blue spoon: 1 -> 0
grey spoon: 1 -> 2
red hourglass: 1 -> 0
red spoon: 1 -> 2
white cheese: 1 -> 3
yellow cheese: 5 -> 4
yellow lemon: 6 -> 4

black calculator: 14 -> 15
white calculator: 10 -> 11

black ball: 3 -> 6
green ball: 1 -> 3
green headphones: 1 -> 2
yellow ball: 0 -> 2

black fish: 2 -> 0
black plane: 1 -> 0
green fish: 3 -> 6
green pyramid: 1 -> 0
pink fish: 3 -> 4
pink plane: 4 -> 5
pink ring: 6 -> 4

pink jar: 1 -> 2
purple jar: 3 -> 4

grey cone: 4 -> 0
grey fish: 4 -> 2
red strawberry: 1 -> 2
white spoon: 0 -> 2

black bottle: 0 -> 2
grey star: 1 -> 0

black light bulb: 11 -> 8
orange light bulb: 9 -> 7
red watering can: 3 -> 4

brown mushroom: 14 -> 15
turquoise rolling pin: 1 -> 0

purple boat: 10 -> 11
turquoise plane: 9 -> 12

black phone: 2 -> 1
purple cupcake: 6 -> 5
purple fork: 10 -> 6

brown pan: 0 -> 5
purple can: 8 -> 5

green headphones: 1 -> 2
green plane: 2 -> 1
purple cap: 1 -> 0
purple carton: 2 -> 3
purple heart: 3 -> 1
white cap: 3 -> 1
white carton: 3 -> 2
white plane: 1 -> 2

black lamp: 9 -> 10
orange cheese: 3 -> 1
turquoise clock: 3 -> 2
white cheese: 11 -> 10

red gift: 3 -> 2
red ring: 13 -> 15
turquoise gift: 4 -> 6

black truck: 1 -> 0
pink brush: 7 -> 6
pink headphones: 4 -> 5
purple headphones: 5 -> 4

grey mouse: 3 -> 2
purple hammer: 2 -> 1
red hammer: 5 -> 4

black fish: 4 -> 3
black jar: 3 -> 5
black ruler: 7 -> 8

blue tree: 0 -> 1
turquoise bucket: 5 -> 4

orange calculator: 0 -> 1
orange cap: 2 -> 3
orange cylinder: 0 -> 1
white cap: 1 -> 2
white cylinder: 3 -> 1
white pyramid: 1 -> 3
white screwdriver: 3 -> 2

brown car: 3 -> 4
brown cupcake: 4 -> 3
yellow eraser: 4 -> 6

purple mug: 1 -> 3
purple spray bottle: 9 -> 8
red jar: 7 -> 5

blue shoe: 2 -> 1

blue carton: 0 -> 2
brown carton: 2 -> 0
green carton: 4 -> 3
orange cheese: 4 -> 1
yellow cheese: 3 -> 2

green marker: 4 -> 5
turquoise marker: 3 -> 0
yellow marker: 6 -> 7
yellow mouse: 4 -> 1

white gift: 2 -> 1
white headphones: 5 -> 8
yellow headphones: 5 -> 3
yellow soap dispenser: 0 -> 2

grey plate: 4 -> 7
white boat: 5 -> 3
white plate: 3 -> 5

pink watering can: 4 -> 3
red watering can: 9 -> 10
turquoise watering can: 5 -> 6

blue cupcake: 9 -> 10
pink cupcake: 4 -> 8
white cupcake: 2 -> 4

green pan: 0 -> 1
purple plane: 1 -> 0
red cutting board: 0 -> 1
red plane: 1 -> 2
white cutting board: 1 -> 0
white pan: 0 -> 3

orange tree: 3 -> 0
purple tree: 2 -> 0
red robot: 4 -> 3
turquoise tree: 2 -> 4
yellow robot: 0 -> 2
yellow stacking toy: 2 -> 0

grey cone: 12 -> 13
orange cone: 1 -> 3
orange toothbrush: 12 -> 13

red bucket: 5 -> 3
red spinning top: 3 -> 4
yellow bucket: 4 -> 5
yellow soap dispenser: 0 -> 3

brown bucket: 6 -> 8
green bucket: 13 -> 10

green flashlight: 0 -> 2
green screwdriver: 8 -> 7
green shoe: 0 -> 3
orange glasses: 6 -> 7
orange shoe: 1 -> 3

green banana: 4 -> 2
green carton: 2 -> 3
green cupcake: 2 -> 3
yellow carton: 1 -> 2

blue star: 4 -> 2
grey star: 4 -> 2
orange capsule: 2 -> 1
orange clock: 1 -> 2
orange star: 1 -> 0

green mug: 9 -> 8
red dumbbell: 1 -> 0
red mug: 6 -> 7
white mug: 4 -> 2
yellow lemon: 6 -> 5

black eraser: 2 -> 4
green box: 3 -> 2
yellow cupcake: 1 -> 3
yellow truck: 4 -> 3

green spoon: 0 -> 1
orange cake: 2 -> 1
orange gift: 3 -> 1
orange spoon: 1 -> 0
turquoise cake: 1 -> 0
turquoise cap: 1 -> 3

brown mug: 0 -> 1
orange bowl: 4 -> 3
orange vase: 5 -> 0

**YOUR INSTRUCTIONS**:
Send back exactly the lines of the listing above starting at the one with "black calculator: 14 -> 15" and ending at the one with "orange light bulb: 9 -> 7", inclusive, and no others.

**RESPONSE BOX**:
black calculator: 14 -> 15
white calculator: 10 -> 11

black ball: 3 -> 6
green ball: 1 -> 3
green headphones: 1 -> 2
yellow ball: 0 -> 2

black fish: 2 -> 0
black plane: 1 -> 0
green fish: 3 -> 6
green pyramid: 1 -> 0
pink fish: 3 -> 4
pink plane: 4 -> 5
pink ring: 6 -> 4

pink jar: 1 -> 2
purple jar: 3 -> 4

grey cone: 4 -> 0
grey fish: 4 -> 2
red strawberry: 1 -> 2
white spoon: 0 -> 2

black bottle: 0 -> 2
grey star: 1 -> 0

black light bulb: 11 -> 8
orange light bulb: 9 -> 7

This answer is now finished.